### Supplied material ###
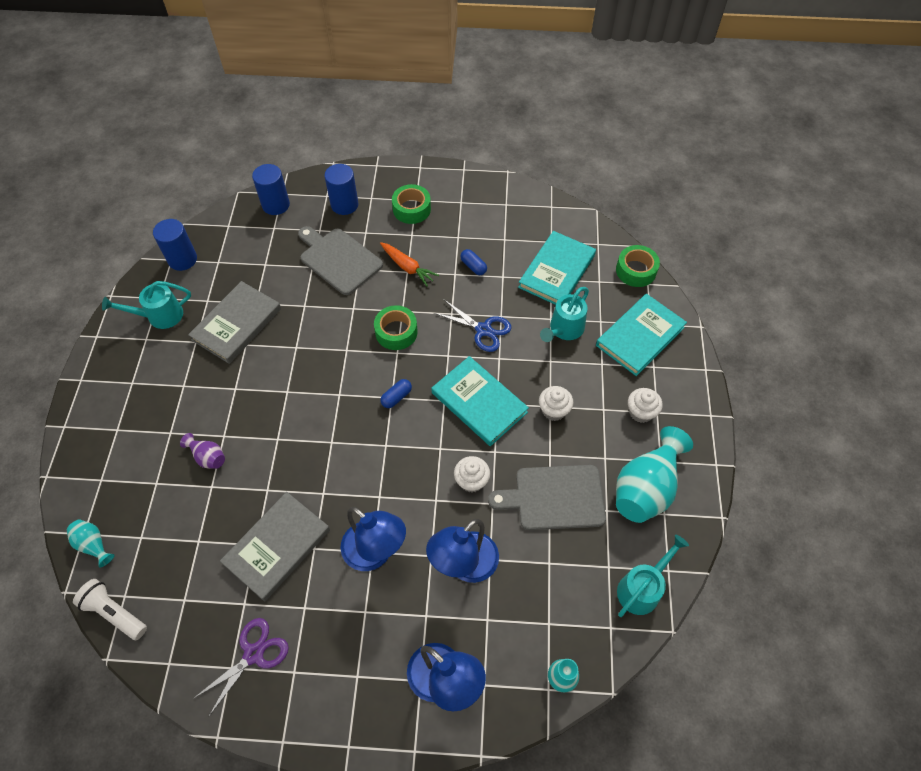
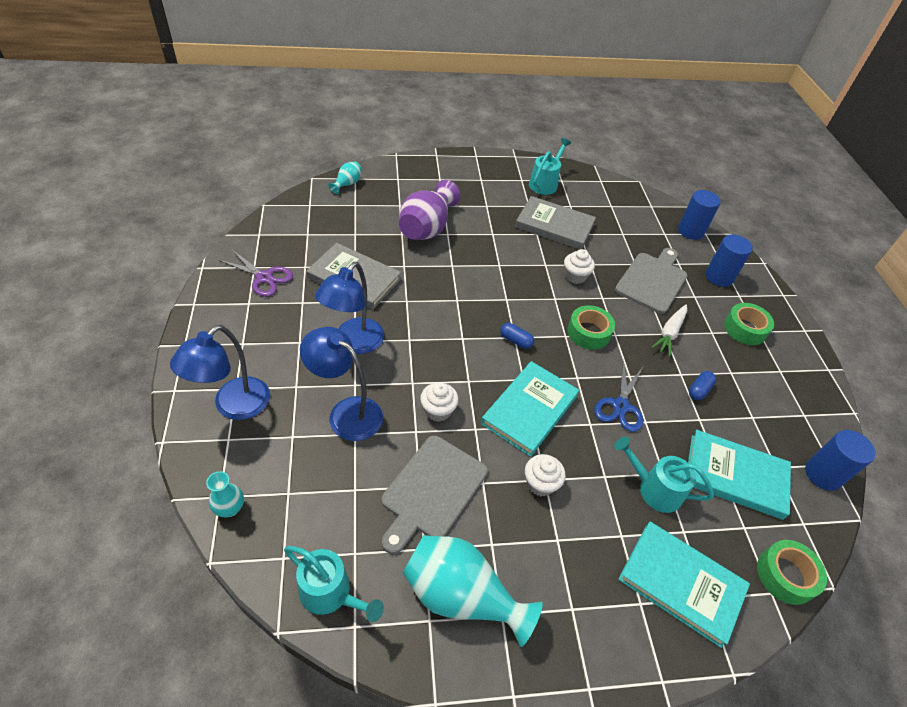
camera: 75 degrees right, 10 degrees down
(114, 613) = (297, 202): white flashlight -> none
(159, 316) = (545, 183): turquoise watering can -> turquoise watering can turned 60 degrees clockwise
(182, 259) = (604, 186): blue cylinder -> blue cylinder (823, 474)
(208, 457) = (427, 228): purple vase -> purple vase, size x2.09
(407, 267) = (669, 333): orange carrot -> white carrot
(554, 497) = (431, 490): grey cutting board -> grey cutting board turned 135 degrees counterclockwise
(641, 412) = (566, 587): white cupcake -> white cupcake (575, 276)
###
Aim of the task
Above are records to transcribe exactly; leave their pictures out.

Output for this exercise
camera: 75 degrees right, 10 degrees down
(114, 613) = (297, 202): white flashlight -> none
(159, 316) = (545, 183): turquoise watering can -> turquoise watering can turned 60 degrees clockwise
(182, 259) = (604, 186): blue cylinder -> blue cylinder (823, 474)
(208, 457) = (427, 228): purple vase -> purple vase, size x2.09
(407, 267) = (669, 333): orange carrot -> white carrot
(554, 497) = (431, 490): grey cutting board -> grey cutting board turned 135 degrees counterclockwise
(641, 412) = (566, 587): white cupcake -> white cupcake (575, 276)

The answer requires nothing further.